GIVEN INSTRUCTION →
Please list every line in the items below that contains the string "kern".

TASK INPUT →
********

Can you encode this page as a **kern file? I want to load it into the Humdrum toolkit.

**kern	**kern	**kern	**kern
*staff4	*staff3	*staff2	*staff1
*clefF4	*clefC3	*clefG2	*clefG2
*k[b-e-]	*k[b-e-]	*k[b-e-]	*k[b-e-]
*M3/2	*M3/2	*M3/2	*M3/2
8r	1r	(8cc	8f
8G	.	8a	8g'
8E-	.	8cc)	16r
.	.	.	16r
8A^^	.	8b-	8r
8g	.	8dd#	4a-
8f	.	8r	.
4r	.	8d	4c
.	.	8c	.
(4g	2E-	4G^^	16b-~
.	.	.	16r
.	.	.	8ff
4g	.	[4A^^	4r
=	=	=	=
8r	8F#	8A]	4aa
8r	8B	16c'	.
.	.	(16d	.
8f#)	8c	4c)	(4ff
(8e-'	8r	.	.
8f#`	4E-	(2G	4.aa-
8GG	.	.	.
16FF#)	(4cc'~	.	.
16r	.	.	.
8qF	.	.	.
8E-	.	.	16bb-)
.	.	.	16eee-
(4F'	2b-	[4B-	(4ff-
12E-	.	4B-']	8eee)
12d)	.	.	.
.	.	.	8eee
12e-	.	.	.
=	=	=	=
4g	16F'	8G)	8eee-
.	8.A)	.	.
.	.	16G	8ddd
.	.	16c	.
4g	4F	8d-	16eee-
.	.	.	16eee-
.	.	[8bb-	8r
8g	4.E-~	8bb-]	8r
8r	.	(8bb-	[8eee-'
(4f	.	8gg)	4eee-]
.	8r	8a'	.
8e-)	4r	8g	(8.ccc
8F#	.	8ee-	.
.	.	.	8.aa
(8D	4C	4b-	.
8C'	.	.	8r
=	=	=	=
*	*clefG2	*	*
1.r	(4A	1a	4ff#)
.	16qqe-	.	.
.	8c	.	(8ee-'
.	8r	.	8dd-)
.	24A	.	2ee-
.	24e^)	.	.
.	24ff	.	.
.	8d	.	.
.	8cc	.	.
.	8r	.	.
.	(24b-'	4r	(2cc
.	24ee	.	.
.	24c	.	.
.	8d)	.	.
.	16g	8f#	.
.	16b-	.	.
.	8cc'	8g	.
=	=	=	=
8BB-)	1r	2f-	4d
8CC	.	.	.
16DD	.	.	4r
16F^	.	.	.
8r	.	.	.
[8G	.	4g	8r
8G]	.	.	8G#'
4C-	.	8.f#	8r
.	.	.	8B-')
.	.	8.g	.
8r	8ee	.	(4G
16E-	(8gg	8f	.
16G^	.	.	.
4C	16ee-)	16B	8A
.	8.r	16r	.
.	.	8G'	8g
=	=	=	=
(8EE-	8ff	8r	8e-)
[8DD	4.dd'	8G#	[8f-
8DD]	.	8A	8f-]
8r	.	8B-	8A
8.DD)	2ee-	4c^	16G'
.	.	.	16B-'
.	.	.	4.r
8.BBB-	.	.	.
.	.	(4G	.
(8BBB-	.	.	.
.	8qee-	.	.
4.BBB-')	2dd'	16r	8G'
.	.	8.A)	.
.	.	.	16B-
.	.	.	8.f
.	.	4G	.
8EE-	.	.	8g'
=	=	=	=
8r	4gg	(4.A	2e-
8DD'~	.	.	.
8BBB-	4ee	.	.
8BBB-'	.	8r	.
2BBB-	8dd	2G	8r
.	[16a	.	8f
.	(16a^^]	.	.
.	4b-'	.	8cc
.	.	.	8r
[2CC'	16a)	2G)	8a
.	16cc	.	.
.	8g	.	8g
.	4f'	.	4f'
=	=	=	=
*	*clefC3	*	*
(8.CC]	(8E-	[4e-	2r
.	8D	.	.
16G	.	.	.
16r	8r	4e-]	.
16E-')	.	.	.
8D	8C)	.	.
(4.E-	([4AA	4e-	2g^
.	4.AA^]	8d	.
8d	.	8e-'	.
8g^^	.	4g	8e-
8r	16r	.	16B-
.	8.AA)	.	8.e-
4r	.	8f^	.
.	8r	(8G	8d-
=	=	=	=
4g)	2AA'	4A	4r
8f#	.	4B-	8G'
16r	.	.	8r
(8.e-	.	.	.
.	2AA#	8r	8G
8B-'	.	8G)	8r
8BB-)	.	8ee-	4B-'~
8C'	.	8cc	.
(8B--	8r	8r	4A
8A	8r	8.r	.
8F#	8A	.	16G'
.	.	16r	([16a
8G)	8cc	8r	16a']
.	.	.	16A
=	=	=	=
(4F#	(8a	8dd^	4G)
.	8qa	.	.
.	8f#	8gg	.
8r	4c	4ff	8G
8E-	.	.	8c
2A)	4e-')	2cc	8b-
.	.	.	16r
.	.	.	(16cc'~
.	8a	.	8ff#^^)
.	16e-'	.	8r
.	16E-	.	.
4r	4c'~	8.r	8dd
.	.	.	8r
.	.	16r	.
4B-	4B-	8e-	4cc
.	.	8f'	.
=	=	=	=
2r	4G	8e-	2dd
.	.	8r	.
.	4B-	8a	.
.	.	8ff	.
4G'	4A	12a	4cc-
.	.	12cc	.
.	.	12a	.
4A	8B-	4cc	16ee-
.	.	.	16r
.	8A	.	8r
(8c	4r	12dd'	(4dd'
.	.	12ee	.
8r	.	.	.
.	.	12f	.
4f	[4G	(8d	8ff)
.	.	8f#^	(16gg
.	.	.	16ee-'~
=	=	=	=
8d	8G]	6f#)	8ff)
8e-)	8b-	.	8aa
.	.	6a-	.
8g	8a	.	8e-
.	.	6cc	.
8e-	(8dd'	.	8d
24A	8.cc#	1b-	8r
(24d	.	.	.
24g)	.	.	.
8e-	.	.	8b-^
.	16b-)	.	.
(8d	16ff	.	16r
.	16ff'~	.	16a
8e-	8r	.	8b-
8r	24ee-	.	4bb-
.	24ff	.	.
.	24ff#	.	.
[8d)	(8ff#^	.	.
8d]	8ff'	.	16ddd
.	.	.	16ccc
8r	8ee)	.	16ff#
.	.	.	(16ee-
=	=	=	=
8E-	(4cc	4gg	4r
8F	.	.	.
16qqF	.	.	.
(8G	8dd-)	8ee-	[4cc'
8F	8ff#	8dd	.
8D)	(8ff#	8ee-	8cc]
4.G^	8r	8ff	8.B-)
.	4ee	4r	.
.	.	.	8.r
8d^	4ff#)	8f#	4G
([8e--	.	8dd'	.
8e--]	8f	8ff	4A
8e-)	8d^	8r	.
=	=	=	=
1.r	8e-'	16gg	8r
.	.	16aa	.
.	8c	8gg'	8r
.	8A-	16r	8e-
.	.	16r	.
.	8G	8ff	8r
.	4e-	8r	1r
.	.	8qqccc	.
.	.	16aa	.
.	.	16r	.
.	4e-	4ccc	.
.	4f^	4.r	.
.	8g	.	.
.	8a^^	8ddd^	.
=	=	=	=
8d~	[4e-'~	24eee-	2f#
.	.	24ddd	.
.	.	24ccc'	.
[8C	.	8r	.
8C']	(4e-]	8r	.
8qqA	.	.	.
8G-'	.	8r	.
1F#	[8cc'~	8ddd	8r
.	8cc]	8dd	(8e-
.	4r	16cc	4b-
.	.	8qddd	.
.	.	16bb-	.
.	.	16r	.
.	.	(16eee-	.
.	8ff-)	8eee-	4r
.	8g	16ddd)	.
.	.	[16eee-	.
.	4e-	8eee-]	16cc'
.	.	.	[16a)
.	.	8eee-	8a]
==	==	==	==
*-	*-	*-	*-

********

THE OUTPUT →
Can you encode this page as a **kern file? I want to load it into the Humdrum toolkit.
**kern	**kern	**kern	**kern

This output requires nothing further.